Task prompt |
Pull out every line below that contains the word "pink".

BEGIN Record excerpts

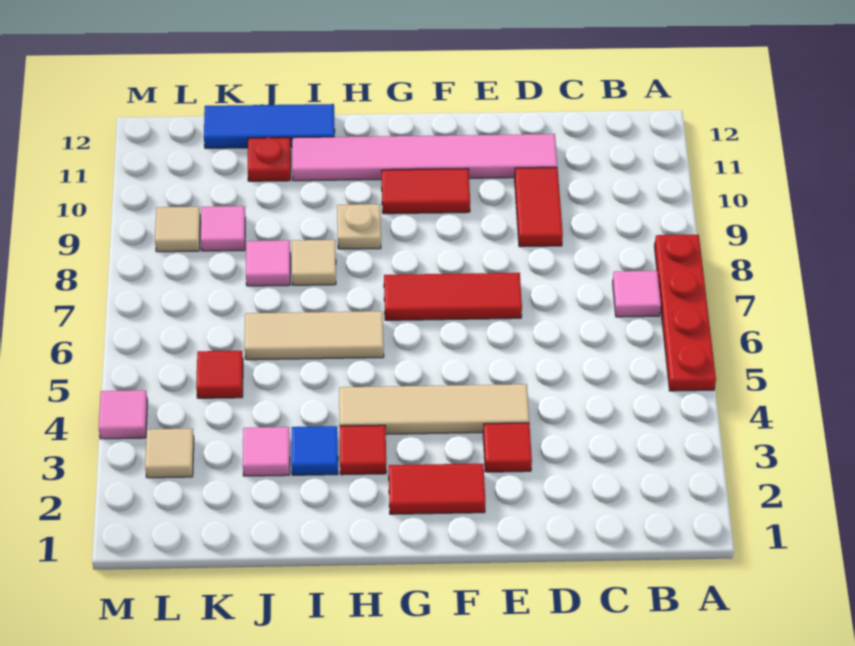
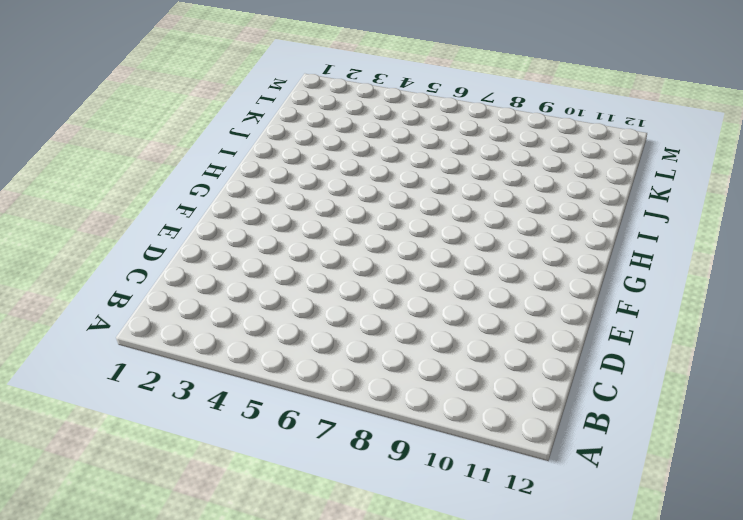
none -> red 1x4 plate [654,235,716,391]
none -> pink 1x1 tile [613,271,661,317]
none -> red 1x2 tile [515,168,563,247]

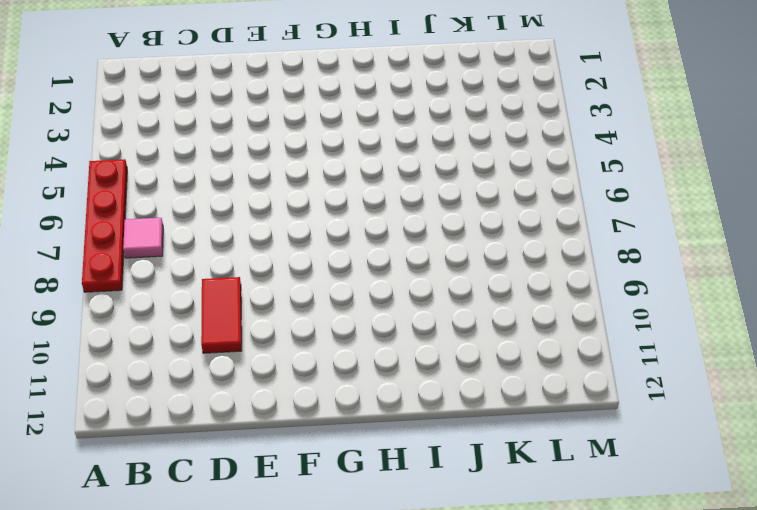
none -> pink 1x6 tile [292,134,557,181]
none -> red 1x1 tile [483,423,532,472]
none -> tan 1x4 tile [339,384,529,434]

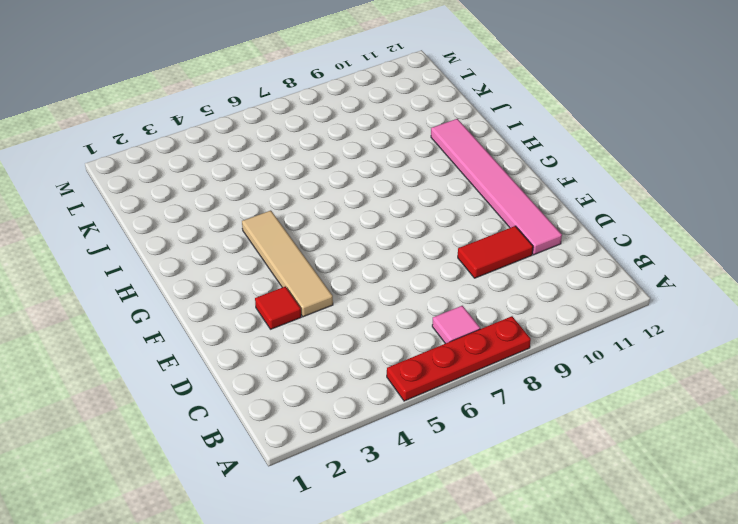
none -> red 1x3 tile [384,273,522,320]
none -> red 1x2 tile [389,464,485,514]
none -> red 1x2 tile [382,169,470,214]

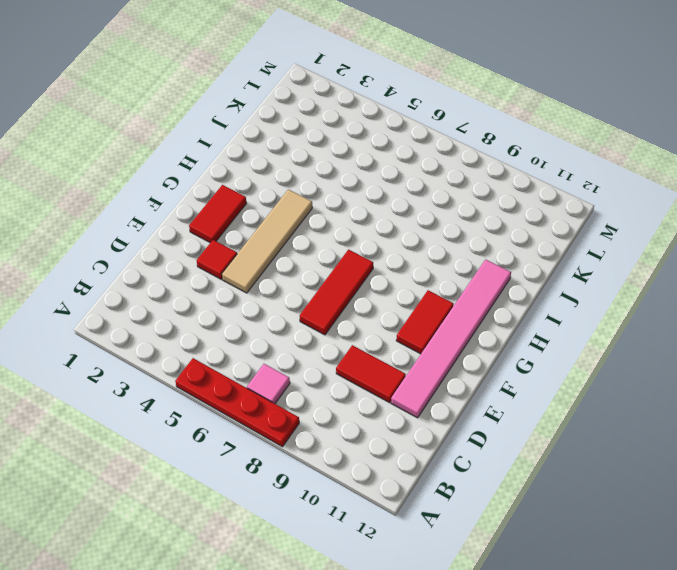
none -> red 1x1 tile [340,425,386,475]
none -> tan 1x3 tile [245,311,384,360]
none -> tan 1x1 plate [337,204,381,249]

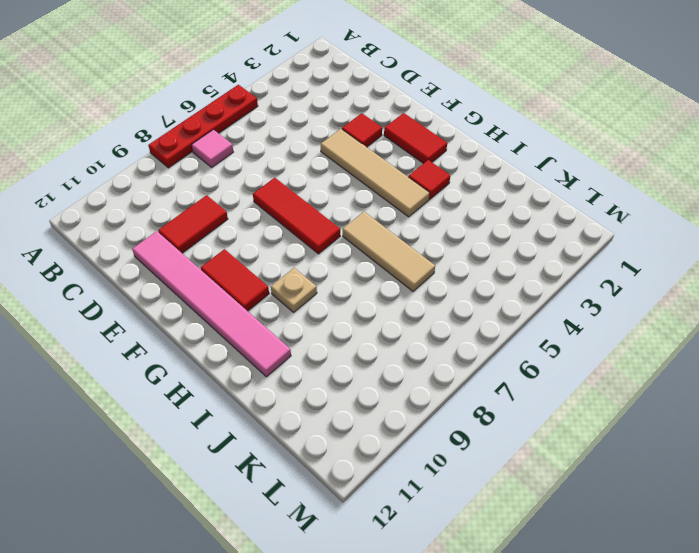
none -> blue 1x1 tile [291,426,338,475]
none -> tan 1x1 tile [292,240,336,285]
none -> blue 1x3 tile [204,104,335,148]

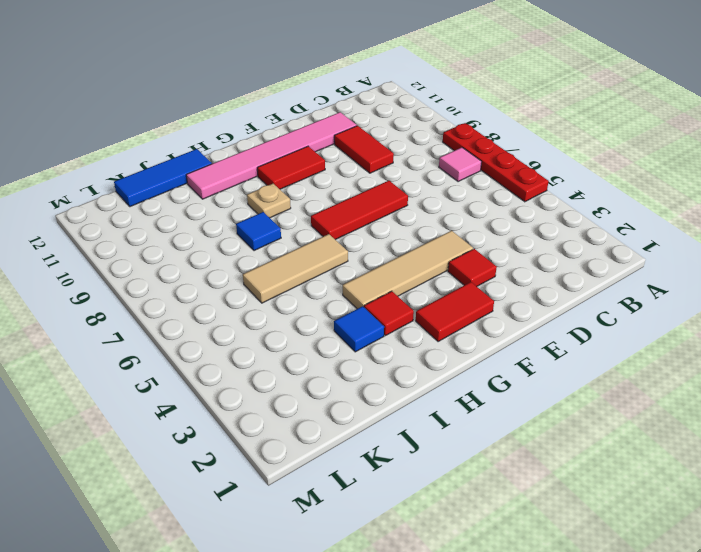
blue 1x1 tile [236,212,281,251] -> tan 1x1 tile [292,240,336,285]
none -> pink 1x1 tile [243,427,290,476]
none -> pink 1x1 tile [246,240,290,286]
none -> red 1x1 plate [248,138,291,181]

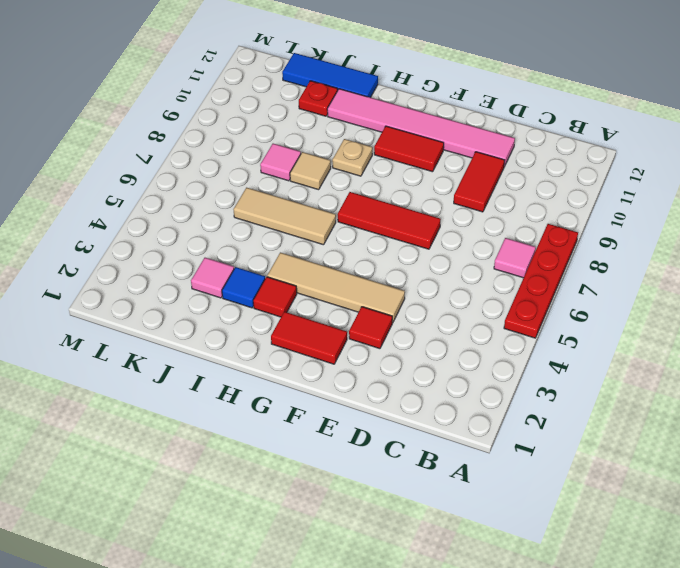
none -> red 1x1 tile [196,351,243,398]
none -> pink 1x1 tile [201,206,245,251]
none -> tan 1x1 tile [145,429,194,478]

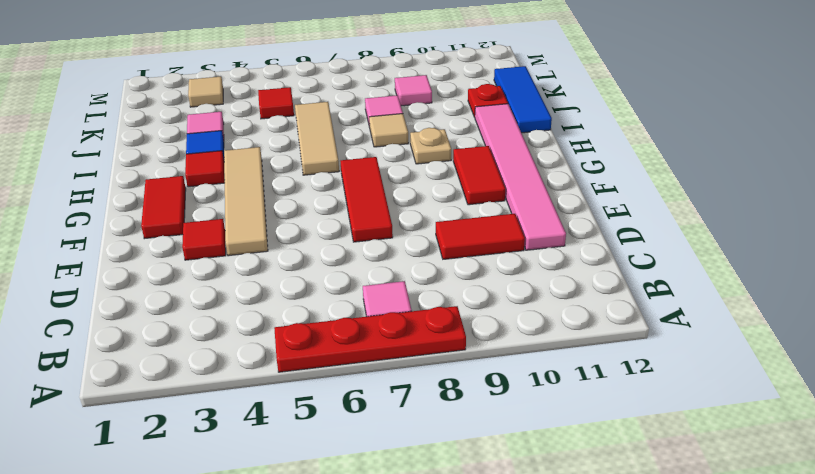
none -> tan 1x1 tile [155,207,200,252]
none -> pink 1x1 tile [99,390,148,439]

END Record excerpts

Answer section |
none -> pink 1x1 tile [613,271,661,317]
none -> pink 1x6 tile [292,134,557,181]
none -> pink 1x1 tile [243,427,290,476]
none -> pink 1x1 tile [246,240,290,286]
none -> pink 1x1 tile [201,206,245,251]
none -> pink 1x1 tile [99,390,148,439]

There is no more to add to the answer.